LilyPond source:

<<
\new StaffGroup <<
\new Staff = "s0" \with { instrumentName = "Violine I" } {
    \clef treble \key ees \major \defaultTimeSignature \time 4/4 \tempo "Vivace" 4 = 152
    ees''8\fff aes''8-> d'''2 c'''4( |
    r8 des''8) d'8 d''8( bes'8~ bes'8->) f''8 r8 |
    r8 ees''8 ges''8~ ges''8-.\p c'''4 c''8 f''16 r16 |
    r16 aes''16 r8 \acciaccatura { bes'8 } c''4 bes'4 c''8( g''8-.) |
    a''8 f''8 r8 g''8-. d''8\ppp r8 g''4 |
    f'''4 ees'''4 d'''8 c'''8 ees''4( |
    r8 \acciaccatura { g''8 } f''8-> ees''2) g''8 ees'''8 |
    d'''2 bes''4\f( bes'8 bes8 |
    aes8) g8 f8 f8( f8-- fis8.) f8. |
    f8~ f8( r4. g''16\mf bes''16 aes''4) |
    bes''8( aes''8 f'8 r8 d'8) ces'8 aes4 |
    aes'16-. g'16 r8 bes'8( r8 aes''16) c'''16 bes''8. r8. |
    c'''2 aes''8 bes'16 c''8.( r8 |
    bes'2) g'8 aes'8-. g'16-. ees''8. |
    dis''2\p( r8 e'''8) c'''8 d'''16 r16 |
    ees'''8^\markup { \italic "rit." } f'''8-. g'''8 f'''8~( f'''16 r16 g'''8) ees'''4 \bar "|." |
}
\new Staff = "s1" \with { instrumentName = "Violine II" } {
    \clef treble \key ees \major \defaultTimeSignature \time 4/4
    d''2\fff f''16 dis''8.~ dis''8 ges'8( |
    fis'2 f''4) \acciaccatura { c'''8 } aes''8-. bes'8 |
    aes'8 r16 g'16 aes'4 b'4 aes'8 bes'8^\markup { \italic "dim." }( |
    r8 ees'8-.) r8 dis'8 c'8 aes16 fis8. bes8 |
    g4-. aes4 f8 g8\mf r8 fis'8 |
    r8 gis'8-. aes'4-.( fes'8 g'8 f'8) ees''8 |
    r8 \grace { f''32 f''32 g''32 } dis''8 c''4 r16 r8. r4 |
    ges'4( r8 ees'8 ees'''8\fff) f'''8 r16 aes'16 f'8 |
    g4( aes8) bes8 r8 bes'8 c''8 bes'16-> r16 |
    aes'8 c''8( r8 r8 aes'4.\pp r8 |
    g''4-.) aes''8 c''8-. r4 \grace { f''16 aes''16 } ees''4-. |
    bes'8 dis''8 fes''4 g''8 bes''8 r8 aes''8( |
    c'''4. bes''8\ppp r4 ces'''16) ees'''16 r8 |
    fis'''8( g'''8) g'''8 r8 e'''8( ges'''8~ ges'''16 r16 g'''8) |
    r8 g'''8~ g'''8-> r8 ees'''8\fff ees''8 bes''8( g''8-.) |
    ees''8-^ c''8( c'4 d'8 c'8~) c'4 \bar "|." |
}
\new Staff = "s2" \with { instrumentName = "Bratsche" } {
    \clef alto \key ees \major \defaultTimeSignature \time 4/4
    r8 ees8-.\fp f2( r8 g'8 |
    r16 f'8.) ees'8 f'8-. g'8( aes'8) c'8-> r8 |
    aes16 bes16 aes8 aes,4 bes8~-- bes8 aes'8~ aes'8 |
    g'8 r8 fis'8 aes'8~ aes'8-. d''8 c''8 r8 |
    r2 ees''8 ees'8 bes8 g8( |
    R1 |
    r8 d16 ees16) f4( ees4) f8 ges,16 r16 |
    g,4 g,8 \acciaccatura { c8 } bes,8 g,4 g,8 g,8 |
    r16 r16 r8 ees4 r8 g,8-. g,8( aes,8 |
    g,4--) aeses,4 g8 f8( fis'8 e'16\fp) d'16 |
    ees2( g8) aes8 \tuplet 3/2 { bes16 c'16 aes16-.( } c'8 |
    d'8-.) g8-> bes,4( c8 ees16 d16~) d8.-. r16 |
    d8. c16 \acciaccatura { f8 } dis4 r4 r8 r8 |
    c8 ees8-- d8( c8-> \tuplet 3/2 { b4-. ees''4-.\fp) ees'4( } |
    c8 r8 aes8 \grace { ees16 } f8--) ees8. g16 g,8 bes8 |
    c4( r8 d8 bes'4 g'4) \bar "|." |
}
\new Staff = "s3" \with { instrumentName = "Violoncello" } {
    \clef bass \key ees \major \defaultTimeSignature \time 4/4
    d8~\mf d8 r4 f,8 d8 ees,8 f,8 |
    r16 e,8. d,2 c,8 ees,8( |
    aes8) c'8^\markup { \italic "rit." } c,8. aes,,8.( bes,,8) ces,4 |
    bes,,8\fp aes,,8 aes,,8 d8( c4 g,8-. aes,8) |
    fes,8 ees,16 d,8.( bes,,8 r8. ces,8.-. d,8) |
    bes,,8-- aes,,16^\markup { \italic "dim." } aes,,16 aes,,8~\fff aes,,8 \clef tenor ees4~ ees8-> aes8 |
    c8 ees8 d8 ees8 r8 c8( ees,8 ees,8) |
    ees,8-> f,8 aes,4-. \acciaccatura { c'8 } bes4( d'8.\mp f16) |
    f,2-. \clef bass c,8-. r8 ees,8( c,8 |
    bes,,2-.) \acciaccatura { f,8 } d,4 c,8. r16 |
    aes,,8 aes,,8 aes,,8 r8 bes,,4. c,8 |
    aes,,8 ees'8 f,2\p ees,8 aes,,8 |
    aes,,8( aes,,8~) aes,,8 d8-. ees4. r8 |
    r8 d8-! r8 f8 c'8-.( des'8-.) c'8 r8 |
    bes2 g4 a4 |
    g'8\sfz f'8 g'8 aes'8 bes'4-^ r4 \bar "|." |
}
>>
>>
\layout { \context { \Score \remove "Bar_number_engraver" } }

---

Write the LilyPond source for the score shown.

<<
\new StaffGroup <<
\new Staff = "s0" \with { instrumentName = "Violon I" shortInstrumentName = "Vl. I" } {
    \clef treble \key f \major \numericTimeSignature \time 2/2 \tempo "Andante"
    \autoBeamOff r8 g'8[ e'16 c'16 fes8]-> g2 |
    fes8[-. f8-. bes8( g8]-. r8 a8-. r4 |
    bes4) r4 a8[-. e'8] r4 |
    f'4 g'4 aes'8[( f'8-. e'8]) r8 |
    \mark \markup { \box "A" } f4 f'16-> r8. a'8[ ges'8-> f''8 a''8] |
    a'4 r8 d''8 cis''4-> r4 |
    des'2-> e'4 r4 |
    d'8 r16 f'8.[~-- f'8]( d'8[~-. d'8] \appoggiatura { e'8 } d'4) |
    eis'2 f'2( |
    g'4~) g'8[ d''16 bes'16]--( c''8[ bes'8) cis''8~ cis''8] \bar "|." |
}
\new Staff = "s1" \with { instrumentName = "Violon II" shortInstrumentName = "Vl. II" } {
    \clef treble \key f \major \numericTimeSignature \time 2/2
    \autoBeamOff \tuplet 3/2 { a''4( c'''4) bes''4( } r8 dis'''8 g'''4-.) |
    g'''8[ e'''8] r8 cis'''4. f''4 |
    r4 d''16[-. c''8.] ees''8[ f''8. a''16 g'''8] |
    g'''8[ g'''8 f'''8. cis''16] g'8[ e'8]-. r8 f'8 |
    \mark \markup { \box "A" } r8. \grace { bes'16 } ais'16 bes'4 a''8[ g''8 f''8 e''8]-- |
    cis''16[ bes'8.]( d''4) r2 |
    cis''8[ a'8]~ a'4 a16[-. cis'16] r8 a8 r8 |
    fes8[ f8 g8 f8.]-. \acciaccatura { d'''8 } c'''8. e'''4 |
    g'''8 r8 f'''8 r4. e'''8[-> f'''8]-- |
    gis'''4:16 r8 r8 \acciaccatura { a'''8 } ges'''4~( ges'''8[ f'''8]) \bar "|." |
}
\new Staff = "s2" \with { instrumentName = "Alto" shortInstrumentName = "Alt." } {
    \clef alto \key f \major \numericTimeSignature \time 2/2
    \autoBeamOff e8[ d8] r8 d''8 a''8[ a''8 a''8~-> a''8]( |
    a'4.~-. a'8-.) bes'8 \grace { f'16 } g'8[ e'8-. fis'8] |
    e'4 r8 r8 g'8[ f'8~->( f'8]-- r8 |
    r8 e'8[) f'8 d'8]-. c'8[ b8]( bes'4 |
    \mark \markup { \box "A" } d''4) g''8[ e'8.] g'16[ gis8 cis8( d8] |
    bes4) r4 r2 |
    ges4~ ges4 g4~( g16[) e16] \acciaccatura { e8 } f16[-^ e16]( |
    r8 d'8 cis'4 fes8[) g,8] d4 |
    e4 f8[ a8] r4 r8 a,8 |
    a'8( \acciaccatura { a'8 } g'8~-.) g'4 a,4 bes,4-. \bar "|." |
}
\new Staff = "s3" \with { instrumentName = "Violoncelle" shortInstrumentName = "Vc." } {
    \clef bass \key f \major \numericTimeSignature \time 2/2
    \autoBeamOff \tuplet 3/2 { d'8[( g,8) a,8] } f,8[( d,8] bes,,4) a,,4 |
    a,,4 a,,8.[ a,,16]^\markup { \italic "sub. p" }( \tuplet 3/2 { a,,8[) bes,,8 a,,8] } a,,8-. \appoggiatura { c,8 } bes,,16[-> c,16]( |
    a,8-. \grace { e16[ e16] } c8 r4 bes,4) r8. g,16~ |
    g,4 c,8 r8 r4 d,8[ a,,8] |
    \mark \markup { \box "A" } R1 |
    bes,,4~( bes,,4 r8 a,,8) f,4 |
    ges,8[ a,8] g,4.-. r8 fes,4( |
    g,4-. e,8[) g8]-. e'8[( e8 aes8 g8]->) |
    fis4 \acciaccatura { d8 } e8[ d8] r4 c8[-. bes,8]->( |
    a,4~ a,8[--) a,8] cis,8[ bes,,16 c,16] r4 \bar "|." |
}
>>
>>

Exercise objective -> Count the lines in the rows above that contain the string "shortInstrumentName", matching case exactly. Reply with the number alone.

Response to the exercise -> 4